*What the task asks*: Which lines below mention "none"? Pick each one out.

*Given data*:
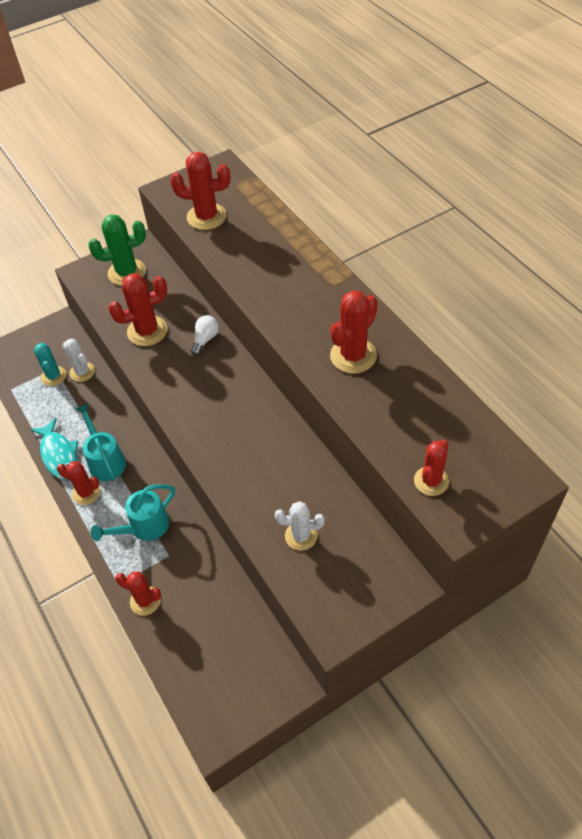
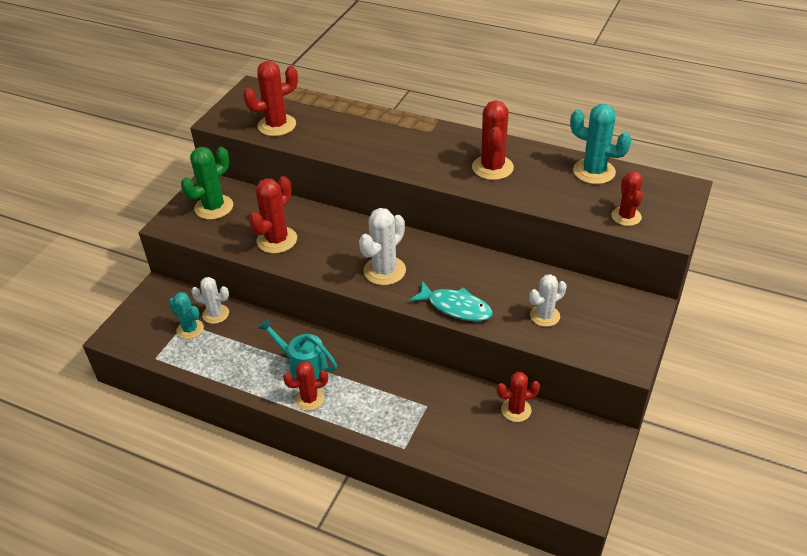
camera: 35 degrees left, 10 degrees down
(59, 455) = (255, 384): turquoise fish -> turquoise fish (455, 307)
(144, 527) = (386, 397): turquoise watering can -> none
(145, 601) = (439, 447): red cactus -> red cactus (516, 410)
(205, 339) = (335, 225): white light bulb -> none
(205, 409) = (384, 271): none -> white cactus
(449, 410) = (594, 171): none -> turquoise cactus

*Problem solution*:
(144, 527) = (386, 397): turquoise watering can -> none
(205, 339) = (335, 225): white light bulb -> none
(205, 409) = (384, 271): none -> white cactus
(449, 410) = (594, 171): none -> turquoise cactus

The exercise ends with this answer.